[Object correspondence data]
--------------------
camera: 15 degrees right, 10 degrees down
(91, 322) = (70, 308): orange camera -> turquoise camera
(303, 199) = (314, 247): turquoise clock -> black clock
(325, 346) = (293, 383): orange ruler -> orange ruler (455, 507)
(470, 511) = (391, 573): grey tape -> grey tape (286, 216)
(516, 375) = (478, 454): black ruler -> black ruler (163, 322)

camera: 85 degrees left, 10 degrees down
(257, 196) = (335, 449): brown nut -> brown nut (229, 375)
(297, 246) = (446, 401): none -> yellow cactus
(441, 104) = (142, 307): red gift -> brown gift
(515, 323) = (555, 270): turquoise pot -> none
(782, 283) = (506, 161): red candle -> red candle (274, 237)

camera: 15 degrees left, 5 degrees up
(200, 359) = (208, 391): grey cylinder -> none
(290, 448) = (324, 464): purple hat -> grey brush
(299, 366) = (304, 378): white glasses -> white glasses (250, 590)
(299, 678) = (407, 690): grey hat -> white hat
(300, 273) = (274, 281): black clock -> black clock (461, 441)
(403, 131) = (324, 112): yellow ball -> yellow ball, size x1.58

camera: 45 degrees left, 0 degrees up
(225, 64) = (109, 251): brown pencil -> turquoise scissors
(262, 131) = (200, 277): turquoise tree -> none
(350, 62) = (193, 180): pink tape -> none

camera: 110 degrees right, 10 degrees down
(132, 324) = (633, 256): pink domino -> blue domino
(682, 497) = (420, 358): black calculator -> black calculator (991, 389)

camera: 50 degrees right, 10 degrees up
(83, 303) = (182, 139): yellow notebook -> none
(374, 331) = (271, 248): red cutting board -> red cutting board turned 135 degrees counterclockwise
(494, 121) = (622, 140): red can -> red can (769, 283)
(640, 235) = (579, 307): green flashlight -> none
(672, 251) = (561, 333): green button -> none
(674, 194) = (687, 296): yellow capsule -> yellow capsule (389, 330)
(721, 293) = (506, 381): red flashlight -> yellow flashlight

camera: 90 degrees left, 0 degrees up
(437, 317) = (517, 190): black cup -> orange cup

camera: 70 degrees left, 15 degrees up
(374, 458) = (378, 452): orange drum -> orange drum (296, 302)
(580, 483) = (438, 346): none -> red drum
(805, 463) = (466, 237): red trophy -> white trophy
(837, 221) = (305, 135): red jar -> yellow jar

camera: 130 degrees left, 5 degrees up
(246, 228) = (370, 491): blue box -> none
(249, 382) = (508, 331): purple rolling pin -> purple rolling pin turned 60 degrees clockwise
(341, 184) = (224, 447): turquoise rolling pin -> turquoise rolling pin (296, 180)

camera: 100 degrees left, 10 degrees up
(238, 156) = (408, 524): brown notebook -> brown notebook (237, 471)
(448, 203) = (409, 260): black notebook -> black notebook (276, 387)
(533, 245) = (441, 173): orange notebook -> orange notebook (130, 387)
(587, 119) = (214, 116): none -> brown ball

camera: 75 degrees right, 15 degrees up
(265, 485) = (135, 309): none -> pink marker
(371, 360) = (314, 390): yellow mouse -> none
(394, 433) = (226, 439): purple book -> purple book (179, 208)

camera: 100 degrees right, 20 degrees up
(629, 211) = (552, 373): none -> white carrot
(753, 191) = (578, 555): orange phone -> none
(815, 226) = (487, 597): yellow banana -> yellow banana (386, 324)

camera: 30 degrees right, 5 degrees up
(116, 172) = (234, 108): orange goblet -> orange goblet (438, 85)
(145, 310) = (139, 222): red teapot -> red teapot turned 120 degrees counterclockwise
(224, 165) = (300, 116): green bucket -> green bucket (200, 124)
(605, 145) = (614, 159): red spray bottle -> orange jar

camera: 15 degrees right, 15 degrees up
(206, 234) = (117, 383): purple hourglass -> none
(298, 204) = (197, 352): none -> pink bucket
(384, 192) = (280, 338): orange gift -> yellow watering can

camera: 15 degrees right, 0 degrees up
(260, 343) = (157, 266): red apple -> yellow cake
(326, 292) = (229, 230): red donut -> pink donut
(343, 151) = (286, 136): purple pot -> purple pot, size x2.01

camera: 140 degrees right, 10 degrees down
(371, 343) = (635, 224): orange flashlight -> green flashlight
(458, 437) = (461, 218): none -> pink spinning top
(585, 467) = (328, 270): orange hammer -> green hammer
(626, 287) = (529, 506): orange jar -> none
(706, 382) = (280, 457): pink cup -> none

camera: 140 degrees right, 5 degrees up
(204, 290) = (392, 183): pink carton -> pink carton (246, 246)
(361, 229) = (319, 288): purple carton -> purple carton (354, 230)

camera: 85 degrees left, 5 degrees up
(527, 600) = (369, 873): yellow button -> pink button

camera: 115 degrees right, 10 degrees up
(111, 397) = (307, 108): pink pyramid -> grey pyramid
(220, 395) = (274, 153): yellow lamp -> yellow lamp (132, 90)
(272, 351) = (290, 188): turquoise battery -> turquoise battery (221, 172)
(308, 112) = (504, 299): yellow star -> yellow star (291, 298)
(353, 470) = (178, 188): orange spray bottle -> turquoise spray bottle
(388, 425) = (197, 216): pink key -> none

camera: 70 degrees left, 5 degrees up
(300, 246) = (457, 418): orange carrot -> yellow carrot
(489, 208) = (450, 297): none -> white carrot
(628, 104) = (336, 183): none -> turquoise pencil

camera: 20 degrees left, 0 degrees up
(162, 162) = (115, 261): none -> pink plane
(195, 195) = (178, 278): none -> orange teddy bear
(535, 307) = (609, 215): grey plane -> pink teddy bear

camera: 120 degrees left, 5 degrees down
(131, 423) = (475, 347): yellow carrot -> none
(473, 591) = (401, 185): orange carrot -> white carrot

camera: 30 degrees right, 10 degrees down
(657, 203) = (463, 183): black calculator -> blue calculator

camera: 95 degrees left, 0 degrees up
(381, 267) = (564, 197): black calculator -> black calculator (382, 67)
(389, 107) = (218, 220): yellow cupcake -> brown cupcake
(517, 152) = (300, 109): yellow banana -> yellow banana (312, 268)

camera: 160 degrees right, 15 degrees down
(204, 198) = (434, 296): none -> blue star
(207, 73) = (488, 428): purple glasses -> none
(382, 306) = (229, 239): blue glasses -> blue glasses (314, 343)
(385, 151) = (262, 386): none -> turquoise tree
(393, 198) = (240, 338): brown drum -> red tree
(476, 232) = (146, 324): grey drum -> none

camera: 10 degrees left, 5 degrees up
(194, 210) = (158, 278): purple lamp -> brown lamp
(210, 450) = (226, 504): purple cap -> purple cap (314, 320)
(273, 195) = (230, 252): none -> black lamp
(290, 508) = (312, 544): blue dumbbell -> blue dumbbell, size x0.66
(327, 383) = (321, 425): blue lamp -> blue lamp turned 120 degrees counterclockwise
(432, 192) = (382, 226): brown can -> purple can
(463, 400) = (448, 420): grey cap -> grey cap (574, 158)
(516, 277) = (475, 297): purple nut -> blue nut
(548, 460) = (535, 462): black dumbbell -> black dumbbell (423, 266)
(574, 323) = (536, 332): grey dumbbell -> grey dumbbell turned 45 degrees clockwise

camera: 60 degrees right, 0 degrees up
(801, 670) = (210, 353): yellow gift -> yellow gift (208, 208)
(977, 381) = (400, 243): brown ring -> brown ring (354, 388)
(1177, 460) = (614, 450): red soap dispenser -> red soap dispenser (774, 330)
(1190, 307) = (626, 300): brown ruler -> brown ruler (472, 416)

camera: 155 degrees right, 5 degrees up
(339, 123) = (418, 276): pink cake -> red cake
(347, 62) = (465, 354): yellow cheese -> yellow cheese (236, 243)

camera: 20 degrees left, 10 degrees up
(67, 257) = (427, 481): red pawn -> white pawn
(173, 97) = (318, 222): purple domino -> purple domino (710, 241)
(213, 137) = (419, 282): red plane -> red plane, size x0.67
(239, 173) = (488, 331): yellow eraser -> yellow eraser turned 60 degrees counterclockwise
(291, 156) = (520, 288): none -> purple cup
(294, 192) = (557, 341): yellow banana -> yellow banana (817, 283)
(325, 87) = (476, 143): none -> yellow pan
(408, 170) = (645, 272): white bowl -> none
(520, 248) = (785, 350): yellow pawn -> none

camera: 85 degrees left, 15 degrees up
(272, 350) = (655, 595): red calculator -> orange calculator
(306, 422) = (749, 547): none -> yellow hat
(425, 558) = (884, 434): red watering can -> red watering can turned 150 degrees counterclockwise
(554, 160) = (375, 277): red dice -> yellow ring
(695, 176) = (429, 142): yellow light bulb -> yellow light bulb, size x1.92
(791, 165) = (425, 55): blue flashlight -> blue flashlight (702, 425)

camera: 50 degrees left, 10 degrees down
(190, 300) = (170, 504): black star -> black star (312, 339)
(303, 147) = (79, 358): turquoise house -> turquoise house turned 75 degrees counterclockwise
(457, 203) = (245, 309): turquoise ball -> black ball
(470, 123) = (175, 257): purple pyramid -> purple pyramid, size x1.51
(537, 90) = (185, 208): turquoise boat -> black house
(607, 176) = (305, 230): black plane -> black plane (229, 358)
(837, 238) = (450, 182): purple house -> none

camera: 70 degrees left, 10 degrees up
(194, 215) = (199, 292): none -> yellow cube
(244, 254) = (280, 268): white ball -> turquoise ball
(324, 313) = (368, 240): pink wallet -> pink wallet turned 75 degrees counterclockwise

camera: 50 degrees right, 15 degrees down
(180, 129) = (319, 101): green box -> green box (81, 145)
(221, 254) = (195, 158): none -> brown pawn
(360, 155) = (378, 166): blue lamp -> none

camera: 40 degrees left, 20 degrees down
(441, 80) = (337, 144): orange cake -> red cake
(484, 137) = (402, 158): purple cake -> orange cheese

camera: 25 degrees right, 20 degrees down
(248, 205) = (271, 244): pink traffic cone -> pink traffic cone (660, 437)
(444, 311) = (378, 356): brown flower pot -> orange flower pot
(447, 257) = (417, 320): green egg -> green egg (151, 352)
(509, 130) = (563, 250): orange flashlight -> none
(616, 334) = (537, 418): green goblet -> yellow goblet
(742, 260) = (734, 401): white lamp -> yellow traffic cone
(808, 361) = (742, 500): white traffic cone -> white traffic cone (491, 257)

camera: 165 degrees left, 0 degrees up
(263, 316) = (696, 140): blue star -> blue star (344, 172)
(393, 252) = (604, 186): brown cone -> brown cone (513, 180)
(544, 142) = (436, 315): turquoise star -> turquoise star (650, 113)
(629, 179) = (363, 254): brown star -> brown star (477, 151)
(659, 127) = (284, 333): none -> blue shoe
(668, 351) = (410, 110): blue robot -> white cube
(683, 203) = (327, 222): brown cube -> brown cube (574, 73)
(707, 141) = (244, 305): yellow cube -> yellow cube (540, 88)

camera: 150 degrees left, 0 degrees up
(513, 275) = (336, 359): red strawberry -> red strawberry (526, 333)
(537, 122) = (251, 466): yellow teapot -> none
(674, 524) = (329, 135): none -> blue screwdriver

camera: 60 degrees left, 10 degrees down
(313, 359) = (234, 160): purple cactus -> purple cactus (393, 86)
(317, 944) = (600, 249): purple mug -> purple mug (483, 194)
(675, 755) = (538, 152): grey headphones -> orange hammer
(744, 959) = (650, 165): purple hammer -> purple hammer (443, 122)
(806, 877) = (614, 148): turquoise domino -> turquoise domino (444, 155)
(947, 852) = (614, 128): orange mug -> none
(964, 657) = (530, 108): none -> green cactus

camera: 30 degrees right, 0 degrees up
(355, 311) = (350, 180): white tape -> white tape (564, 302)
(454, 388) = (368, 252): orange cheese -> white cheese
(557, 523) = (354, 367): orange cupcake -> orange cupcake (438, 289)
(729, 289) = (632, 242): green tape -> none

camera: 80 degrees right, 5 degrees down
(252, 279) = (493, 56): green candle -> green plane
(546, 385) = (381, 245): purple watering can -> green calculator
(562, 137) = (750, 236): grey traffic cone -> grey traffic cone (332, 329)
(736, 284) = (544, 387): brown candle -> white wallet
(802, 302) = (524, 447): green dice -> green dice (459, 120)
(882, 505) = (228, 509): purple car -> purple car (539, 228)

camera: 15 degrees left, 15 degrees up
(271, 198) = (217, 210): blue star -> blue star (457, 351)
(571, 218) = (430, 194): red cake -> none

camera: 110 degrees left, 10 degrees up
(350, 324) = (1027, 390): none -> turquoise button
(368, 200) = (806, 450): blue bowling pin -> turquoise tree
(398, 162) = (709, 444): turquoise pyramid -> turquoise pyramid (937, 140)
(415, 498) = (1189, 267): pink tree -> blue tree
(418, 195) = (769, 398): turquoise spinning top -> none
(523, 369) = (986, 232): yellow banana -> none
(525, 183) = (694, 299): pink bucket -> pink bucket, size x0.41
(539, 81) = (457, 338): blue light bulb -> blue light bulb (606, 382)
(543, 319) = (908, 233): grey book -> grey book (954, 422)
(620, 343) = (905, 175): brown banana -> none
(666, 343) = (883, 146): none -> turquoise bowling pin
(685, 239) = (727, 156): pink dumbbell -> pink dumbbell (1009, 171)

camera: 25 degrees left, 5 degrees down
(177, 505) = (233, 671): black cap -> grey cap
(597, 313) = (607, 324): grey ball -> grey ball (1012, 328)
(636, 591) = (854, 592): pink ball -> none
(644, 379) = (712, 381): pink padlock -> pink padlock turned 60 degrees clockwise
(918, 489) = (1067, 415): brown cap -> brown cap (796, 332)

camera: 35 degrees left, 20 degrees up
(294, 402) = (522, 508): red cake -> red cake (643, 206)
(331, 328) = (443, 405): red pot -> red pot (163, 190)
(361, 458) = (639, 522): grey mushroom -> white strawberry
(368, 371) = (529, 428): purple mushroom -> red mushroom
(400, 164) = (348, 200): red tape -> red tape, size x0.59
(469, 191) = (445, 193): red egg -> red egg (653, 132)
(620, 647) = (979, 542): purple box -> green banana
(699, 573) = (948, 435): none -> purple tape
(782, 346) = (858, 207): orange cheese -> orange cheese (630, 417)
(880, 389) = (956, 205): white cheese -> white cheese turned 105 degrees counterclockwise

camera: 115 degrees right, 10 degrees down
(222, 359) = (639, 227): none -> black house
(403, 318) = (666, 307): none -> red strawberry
--------------------
WHAT TO DO. Starting at the line above that holds "(145, 310) = (139, 222): red" and ending at the line that holds "camera: 15 degrees right, 15 degrees up", transcribe each line exactly and include no other lines.

RESULT OF THIS EXERCISE.
(145, 310) = (139, 222): red teapot -> red teapot turned 120 degrees counterclockwise
(224, 165) = (300, 116): green bucket -> green bucket (200, 124)
(605, 145) = (614, 159): red spray bottle -> orange jar

camera: 15 degrees right, 15 degrees up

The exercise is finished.